## [About this exercise]
Copy each line from the data that has the word "cake" in it.

## [Records to process]
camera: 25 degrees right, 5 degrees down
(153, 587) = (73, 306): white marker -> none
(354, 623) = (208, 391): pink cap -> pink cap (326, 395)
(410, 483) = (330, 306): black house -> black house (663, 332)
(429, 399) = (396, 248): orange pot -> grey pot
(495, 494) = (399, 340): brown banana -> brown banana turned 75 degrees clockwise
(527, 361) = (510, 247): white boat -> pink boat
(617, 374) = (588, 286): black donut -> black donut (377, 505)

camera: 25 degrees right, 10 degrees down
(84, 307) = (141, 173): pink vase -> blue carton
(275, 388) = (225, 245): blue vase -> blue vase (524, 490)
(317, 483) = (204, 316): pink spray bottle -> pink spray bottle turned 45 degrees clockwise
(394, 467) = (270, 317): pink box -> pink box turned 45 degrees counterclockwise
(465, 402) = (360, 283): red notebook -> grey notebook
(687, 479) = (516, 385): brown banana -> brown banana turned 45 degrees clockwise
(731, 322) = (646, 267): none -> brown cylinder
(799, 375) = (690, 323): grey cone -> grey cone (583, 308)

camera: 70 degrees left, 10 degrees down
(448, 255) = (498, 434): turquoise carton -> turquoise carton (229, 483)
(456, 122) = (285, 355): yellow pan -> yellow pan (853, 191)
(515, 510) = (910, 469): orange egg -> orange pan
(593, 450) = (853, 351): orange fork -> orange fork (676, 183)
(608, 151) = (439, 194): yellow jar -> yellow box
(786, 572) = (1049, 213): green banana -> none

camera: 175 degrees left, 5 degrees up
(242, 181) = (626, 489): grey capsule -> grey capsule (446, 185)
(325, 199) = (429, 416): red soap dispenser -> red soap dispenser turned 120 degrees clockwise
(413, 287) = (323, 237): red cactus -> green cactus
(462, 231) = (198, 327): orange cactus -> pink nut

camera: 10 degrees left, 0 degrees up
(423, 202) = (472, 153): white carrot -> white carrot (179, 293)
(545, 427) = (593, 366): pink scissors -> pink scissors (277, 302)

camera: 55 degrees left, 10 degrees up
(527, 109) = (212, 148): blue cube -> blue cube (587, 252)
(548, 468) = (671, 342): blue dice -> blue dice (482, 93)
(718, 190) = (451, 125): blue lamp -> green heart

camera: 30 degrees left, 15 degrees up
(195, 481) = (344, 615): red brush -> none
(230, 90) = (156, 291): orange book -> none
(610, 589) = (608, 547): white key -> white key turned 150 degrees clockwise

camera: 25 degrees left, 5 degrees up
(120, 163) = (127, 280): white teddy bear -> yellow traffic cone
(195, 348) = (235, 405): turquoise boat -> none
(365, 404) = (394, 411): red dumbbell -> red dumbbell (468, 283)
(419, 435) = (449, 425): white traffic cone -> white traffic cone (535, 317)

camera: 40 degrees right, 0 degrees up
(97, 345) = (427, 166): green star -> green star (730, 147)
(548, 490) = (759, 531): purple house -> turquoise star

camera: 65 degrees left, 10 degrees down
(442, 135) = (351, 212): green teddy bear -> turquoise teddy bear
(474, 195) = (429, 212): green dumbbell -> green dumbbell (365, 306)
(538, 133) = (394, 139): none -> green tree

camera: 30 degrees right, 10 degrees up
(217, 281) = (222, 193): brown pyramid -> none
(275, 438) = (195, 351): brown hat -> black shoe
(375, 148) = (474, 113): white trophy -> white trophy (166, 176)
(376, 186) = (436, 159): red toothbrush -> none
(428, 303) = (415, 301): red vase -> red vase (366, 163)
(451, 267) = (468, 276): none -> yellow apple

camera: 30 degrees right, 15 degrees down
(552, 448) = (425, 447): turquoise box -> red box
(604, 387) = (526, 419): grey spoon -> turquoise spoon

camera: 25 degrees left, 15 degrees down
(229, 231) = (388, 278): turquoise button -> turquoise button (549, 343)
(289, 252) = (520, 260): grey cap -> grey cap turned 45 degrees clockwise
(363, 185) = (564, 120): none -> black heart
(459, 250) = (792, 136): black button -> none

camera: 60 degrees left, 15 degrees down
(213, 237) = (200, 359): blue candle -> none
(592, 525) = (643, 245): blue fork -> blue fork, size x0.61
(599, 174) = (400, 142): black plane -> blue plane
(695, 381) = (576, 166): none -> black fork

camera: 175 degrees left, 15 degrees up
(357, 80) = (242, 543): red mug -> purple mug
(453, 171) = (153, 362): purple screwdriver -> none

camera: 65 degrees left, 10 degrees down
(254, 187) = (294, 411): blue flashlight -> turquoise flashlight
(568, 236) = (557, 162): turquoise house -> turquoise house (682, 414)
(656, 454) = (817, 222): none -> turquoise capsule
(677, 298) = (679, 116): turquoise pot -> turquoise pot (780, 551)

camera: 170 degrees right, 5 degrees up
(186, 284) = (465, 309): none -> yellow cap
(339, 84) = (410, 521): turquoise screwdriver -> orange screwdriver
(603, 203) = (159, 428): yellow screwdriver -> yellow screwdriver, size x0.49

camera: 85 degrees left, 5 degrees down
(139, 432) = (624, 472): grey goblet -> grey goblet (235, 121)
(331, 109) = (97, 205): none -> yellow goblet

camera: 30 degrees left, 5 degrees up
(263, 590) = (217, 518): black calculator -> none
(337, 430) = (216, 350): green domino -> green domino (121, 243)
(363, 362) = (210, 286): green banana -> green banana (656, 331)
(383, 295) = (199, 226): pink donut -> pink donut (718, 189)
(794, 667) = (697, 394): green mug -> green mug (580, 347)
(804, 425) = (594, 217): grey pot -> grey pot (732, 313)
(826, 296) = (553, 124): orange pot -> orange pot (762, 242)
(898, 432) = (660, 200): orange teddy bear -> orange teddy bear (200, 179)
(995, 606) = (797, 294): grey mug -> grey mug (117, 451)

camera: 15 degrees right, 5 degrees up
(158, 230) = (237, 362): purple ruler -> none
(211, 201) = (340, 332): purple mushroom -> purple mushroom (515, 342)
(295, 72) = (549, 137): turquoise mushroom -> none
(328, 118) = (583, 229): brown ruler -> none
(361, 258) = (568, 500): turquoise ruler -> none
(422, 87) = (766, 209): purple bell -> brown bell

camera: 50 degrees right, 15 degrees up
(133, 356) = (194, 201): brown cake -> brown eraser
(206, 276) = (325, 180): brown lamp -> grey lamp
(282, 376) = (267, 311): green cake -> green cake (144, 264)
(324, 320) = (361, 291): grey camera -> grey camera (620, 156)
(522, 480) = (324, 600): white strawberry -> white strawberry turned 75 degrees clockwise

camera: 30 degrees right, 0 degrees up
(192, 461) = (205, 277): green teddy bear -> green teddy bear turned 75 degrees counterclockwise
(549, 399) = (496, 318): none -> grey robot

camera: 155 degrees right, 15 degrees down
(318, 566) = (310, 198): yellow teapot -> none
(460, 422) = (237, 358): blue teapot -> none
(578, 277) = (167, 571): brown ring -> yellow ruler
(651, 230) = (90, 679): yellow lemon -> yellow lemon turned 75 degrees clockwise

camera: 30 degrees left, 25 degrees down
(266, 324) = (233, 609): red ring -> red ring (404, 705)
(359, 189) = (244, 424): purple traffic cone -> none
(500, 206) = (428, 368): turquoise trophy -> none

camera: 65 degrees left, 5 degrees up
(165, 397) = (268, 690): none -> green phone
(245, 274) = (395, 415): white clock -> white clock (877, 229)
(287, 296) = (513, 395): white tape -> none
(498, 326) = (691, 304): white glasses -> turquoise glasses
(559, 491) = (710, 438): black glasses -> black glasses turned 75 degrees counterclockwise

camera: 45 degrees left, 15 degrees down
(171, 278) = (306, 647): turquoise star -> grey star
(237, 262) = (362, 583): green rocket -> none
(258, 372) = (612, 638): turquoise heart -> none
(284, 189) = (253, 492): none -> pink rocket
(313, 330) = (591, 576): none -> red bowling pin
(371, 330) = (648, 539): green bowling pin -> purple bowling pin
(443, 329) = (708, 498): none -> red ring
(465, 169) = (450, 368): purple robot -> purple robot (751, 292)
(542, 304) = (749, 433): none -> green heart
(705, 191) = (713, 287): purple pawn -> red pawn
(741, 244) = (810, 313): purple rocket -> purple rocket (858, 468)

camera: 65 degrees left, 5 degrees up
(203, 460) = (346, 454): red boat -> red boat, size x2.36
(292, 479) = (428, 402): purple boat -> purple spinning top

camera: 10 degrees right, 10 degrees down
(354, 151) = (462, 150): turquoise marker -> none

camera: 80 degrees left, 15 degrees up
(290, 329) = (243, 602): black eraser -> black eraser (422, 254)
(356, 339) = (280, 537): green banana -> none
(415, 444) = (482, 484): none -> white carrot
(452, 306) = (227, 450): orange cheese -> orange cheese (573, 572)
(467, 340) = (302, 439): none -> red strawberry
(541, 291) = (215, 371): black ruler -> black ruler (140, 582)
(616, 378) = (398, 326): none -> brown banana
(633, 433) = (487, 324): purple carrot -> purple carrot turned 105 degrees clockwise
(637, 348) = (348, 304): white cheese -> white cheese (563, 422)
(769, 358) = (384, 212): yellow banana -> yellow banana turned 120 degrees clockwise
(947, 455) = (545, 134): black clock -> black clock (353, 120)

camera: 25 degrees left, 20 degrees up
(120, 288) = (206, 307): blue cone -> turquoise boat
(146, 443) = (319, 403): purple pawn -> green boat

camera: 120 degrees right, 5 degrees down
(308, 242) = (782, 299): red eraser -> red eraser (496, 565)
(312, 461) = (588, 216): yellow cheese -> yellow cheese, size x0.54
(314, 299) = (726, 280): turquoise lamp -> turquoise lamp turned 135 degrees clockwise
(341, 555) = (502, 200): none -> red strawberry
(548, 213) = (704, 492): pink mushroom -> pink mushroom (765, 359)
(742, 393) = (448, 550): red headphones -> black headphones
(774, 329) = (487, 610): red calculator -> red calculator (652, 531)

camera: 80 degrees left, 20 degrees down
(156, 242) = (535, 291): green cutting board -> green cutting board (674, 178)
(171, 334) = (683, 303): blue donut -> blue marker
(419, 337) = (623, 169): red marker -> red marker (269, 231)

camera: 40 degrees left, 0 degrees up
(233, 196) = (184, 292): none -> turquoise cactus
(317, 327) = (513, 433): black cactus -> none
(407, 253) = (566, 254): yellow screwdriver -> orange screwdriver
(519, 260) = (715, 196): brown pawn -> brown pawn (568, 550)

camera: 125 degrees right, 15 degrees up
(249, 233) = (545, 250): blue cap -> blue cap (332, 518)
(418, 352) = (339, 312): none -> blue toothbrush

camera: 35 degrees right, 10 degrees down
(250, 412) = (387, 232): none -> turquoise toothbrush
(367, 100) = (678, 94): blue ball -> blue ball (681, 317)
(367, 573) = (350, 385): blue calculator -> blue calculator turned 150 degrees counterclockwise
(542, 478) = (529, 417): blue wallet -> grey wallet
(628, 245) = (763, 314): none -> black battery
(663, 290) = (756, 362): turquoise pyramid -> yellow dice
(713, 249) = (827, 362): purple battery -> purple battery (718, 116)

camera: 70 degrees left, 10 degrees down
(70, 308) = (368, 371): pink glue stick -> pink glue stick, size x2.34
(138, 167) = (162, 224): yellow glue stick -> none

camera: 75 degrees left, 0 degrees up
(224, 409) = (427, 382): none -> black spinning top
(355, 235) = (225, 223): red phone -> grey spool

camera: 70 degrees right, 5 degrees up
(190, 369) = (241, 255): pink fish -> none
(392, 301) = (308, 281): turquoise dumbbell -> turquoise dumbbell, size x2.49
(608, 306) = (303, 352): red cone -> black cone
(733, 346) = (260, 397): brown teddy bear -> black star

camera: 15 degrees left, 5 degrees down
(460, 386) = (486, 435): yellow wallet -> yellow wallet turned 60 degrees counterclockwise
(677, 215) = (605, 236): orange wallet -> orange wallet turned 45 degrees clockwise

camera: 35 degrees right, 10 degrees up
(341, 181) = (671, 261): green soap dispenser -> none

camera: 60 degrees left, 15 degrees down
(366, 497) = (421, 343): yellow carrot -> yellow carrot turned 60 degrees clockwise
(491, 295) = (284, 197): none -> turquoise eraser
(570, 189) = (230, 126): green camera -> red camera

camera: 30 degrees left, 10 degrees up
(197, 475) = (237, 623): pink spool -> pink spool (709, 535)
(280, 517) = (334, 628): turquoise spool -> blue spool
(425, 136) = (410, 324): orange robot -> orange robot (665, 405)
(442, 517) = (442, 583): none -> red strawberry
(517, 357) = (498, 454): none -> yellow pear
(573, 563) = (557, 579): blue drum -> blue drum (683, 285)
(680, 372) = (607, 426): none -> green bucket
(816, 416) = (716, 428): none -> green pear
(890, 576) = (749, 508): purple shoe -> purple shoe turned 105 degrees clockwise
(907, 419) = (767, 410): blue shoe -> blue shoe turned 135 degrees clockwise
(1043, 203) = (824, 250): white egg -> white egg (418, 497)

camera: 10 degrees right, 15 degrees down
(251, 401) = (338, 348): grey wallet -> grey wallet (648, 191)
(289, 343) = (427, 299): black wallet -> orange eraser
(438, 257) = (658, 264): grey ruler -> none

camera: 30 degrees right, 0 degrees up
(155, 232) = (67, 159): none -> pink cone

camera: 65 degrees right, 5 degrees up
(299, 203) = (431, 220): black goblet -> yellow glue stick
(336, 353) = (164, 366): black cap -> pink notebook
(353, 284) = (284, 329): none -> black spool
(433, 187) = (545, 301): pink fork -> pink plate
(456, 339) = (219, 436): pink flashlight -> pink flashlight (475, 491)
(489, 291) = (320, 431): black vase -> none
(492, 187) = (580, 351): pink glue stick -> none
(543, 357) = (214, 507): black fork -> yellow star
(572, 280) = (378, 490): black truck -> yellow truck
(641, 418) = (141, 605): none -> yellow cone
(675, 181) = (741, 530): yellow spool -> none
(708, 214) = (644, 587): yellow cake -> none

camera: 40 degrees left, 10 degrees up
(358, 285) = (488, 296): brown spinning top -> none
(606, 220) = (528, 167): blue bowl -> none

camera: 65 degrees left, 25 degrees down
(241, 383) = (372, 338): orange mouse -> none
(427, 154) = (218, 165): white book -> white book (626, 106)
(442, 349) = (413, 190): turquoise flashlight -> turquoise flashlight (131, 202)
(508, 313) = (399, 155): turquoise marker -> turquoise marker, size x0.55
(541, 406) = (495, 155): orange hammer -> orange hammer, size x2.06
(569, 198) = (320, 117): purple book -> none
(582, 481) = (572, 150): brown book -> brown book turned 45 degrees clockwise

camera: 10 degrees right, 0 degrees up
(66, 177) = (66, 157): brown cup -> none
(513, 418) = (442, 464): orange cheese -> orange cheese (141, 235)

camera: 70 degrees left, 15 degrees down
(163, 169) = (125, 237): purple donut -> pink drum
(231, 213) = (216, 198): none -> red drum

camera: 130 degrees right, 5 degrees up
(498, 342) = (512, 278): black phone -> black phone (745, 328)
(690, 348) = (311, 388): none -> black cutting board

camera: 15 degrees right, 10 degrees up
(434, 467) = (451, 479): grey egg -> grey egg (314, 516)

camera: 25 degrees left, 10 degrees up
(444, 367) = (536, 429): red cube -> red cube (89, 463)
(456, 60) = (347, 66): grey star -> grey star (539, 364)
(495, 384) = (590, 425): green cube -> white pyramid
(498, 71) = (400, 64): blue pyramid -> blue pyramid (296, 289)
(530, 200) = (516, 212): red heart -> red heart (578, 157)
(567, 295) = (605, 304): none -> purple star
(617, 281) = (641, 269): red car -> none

## [Written response]
(133, 356) = (194, 201): brown cake -> brown eraser
(282, 376) = (267, 311): green cake -> green cake (144, 264)
(708, 214) = (644, 587): yellow cake -> none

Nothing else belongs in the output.